---- Data lines
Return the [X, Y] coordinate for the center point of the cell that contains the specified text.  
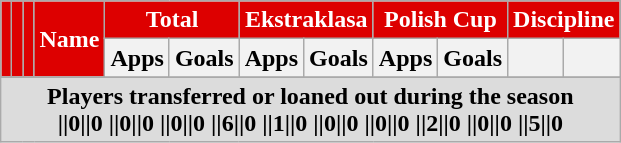
Players transferred or loaned out during the season||0||0 ||0||0 ||0||0 ||6||0 ||1||0 ||0||0 ||0||0 ||2||0 ||0||0 ||5||0 [310, 110]
Discipline [564, 20]
Ekstraklasa [306, 20]
Total [172, 20]
Name [70, 39]
Polish Cup [440, 20]
Capture the cell that displays the provided text and extract its (x, y) central coordinate. 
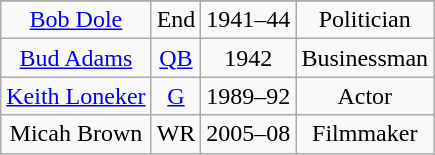
Businessman (365, 58)
2005–08 (248, 134)
WR (176, 134)
Politician (365, 20)
1989–92 (248, 96)
Actor (365, 96)
Bob Dole (76, 20)
1942 (248, 58)
Micah Brown (76, 134)
End (176, 20)
1941–44 (248, 20)
Keith Loneker (76, 96)
Bud Adams (76, 58)
G (176, 96)
Filmmaker (365, 134)
QB (176, 58)
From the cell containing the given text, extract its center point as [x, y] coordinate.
--------
Rewrite all of the records with every occurrence of "text" renamed to "string", leaving everything else unchanged. Omit the pictures from your answer.

Return the [X, Y] coordinate for the center point of the cell that contains the specified string.  
Players transferred or loaned out during the season||0||0 ||0||0 ||0||0 ||6||0 ||1||0 ||0||0 ||0||0 ||2||0 ||0||0 ||5||0 [310, 110]
Discipline [564, 20]
Ekstraklasa [306, 20]
Total [172, 20]
Name [70, 39]
Polish Cup [440, 20]
Capture the cell that displays the provided string and extract its (x, y) central coordinate. 
Businessman (365, 58)
2005–08 (248, 134)
WR (176, 134)
Politician (365, 20)
1989–92 (248, 96)
Actor (365, 96)
Bob Dole (76, 20)
1942 (248, 58)
Micah Brown (76, 134)
End (176, 20)
1941–44 (248, 20)
Keith Loneker (76, 96)
Bud Adams (76, 58)
G (176, 96)
Filmmaker (365, 134)
QB (176, 58)
From the cell containing the given string, extract its center point as [x, y] coordinate.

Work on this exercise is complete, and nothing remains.